◆ **YOUR ASSIGNMENT**:
For the entries below, count the lines that contain the word "turquoise" and reply with that number only.

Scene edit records
◇ ◇ ◇ ◇ ◇
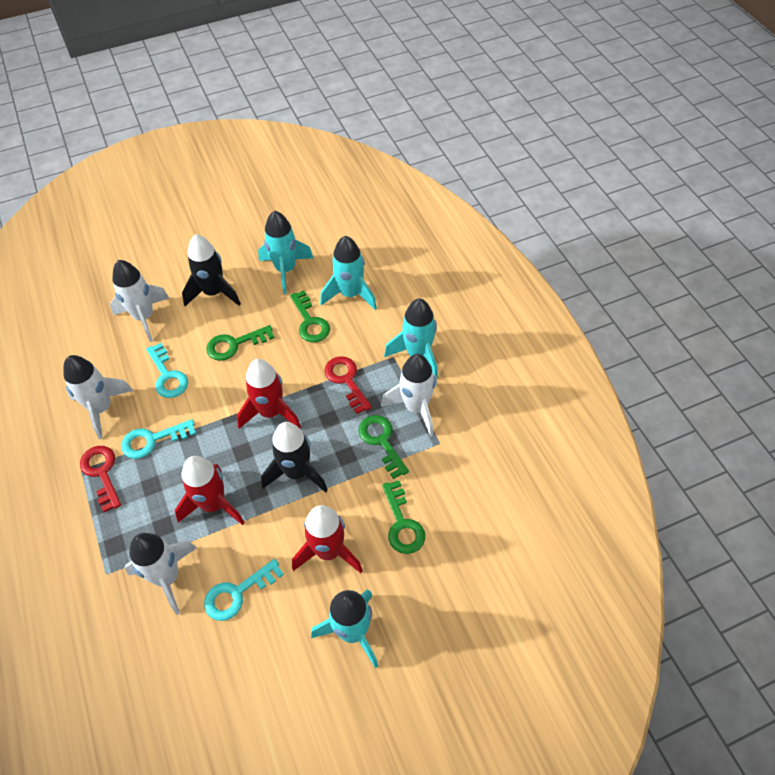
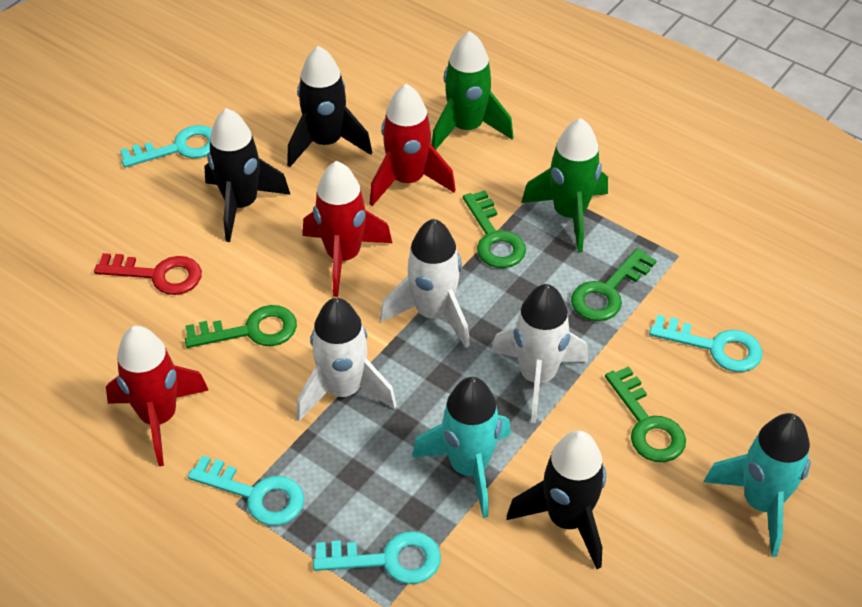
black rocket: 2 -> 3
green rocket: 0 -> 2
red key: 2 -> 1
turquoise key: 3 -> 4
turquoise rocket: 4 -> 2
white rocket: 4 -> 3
◇ ◇ ◇ ◇ ◇
◆ **RESULT OF THE EXERCISE**:
2